SUPPLIED MATERIAL:

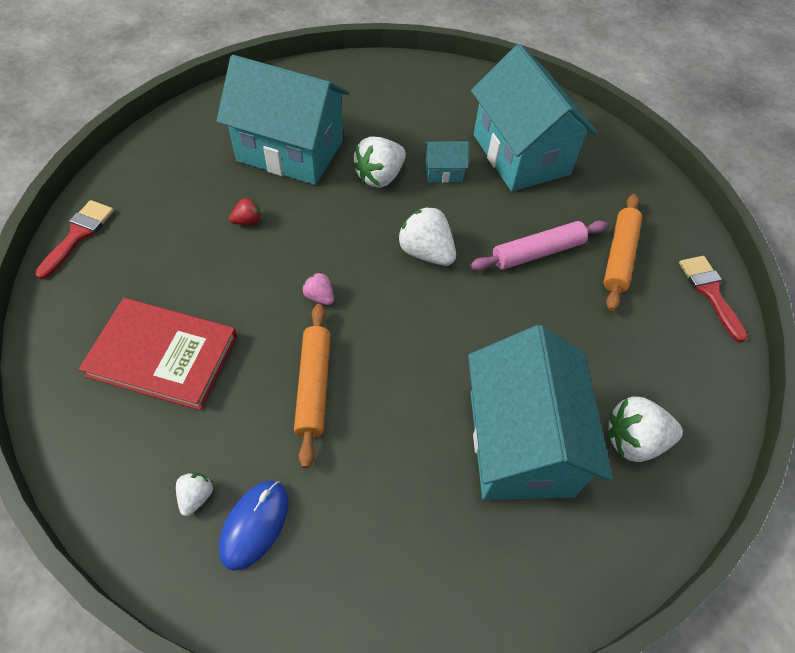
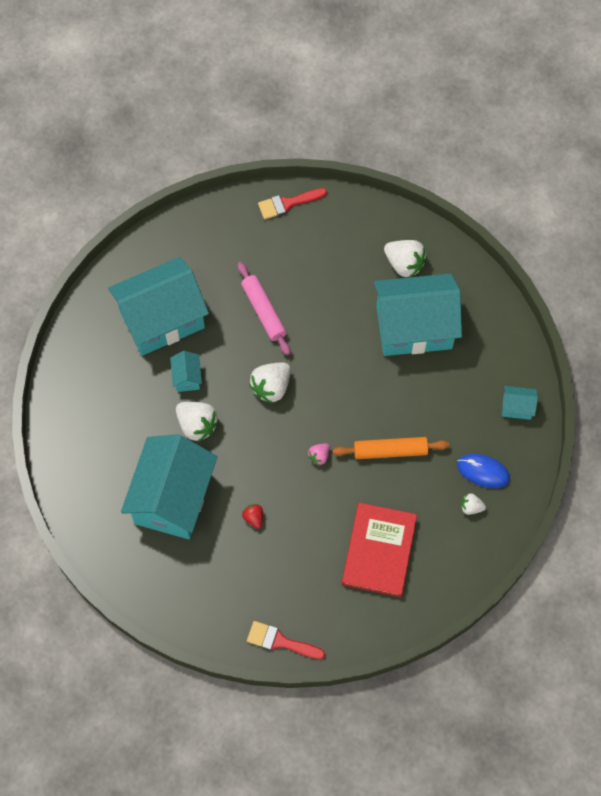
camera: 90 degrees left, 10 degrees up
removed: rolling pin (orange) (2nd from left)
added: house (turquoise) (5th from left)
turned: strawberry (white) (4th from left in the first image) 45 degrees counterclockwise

INSTRUCTIONS TO FOLLOW: All of the material is to be reproduced verbatim, pictures excluded.

ANSWER SPACE:
camera: 90 degrees left, 10 degrees up
removed: rolling pin (orange) (2nd from left)
added: house (turquoise) (5th from left)
turned: strawberry (white) (4th from left in the first image) 45 degrees counterclockwise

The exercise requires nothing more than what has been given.